:: What is being asked ::
Reproduce the records exactly through the line with "BUZZER1 pin IO: B8 -> A5".

[Saved entries]
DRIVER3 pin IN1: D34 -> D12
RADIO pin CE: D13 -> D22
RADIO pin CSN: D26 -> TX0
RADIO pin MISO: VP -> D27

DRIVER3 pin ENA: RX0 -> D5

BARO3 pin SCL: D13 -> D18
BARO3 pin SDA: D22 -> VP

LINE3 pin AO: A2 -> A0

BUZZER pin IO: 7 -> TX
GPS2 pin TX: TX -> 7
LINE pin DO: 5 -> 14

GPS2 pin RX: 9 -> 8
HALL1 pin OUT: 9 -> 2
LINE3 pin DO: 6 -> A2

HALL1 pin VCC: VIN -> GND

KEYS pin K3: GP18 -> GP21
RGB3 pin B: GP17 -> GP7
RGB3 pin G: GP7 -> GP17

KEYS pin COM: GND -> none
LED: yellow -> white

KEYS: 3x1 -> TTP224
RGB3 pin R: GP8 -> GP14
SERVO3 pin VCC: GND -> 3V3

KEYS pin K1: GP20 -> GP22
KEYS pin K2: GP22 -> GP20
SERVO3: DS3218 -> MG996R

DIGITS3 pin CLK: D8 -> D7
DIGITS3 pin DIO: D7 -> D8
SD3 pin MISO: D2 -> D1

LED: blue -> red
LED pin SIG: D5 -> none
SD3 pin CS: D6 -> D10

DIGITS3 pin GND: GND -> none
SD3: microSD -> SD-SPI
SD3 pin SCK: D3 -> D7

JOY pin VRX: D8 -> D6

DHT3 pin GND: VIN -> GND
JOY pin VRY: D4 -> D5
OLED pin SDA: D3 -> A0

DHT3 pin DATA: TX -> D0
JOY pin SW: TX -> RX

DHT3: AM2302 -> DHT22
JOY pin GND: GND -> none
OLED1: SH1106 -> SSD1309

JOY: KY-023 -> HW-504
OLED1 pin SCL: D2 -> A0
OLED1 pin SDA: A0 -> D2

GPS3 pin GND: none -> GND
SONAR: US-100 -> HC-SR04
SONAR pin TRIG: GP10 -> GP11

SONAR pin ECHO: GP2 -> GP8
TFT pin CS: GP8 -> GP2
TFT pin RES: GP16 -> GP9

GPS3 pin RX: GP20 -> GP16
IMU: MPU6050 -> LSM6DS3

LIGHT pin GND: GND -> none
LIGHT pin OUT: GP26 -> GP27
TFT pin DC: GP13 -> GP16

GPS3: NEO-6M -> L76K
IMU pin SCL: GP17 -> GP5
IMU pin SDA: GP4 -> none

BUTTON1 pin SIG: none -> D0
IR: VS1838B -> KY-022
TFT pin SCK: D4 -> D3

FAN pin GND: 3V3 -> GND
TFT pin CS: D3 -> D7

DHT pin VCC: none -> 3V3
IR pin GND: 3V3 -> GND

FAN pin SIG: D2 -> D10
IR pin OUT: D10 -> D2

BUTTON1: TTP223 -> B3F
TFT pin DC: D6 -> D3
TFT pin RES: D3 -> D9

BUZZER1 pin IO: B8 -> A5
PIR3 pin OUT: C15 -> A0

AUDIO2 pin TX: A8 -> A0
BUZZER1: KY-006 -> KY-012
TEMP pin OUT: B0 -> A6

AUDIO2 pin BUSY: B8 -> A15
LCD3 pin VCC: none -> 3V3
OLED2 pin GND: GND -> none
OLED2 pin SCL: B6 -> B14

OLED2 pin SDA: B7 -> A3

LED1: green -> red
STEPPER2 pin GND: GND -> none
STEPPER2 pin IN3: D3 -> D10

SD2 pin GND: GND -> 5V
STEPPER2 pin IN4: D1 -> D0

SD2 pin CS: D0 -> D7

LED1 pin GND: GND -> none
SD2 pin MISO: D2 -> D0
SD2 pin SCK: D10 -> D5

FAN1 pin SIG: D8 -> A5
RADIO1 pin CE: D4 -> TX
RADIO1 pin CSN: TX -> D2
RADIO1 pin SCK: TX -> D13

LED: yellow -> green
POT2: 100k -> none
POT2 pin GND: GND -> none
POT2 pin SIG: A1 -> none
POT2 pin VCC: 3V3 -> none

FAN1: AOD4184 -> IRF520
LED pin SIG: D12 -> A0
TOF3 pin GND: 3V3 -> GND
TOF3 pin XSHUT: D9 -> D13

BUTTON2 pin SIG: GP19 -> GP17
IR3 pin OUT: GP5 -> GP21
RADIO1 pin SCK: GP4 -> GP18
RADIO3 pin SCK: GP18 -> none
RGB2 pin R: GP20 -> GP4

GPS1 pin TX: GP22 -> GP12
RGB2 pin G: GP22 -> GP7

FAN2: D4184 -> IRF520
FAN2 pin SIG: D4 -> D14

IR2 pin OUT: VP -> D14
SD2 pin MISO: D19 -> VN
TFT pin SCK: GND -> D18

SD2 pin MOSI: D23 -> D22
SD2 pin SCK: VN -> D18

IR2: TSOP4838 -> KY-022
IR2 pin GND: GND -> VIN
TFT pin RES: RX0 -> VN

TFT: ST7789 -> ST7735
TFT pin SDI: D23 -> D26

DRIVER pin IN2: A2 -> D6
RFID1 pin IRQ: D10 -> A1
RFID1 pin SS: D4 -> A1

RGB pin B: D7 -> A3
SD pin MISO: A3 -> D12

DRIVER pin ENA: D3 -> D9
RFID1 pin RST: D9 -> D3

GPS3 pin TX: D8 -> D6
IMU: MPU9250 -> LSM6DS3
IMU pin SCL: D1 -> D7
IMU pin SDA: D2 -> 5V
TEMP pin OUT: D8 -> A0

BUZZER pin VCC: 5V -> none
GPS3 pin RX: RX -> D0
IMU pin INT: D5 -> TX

:: Exercise output ::
DRIVER3 pin IN1: D34 -> D12
RADIO pin CE: D13 -> D22
RADIO pin CSN: D26 -> TX0
RADIO pin MISO: VP -> D27

DRIVER3 pin ENA: RX0 -> D5

BARO3 pin SCL: D13 -> D18
BARO3 pin SDA: D22 -> VP

LINE3 pin AO: A2 -> A0

BUZZER pin IO: 7 -> TX
GPS2 pin TX: TX -> 7
LINE pin DO: 5 -> 14

GPS2 pin RX: 9 -> 8
HALL1 pin OUT: 9 -> 2
LINE3 pin DO: 6 -> A2

HALL1 pin VCC: VIN -> GND

KEYS pin K3: GP18 -> GP21
RGB3 pin B: GP17 -> GP7
RGB3 pin G: GP7 -> GP17

KEYS pin COM: GND -> none
LED: yellow -> white

KEYS: 3x1 -> TTP224
RGB3 pin R: GP8 -> GP14
SERVO3 pin VCC: GND -> 3V3

KEYS pin K1: GP20 -> GP22
KEYS pin K2: GP22 -> GP20
SERVO3: DS3218 -> MG996R

DIGITS3 pin CLK: D8 -> D7
DIGITS3 pin DIO: D7 -> D8
SD3 pin MISO: D2 -> D1

LED: blue -> red
LED pin SIG: D5 -> none
SD3 pin CS: D6 -> D10

DIGITS3 pin GND: GND -> none
SD3: microSD -> SD-SPI
SD3 pin SCK: D3 -> D7

JOY pin VRX: D8 -> D6

DHT3 pin GND: VIN -> GND
JOY pin VRY: D4 -> D5
OLED pin SDA: D3 -> A0

DHT3 pin DATA: TX -> D0
JOY pin SW: TX -> RX

DHT3: AM2302 -> DHT22
JOY pin GND: GND -> none
OLED1: SH1106 -> SSD1309

JOY: KY-023 -> HW-504
OLED1 pin SCL: D2 -> A0
OLED1 pin SDA: A0 -> D2

GPS3 pin GND: none -> GND
SONAR: US-100 -> HC-SR04
SONAR pin TRIG: GP10 -> GP11

SONAR pin ECHO: GP2 -> GP8
TFT pin CS: GP8 -> GP2
TFT pin RES: GP16 -> GP9

GPS3 pin RX: GP20 -> GP16
IMU: MPU6050 -> LSM6DS3

LIGHT pin GND: GND -> none
LIGHT pin OUT: GP26 -> GP27
TFT pin DC: GP13 -> GP16

GPS3: NEO-6M -> L76K
IMU pin SCL: GP17 -> GP5
IMU pin SDA: GP4 -> none

BUTTON1 pin SIG: none -> D0
IR: VS1838B -> KY-022
TFT pin SCK: D4 -> D3

FAN pin GND: 3V3 -> GND
TFT pin CS: D3 -> D7

DHT pin VCC: none -> 3V3
IR pin GND: 3V3 -> GND

FAN pin SIG: D2 -> D10
IR pin OUT: D10 -> D2

BUTTON1: TTP223 -> B3F
TFT pin DC: D6 -> D3
TFT pin RES: D3 -> D9

BUZZER1 pin IO: B8 -> A5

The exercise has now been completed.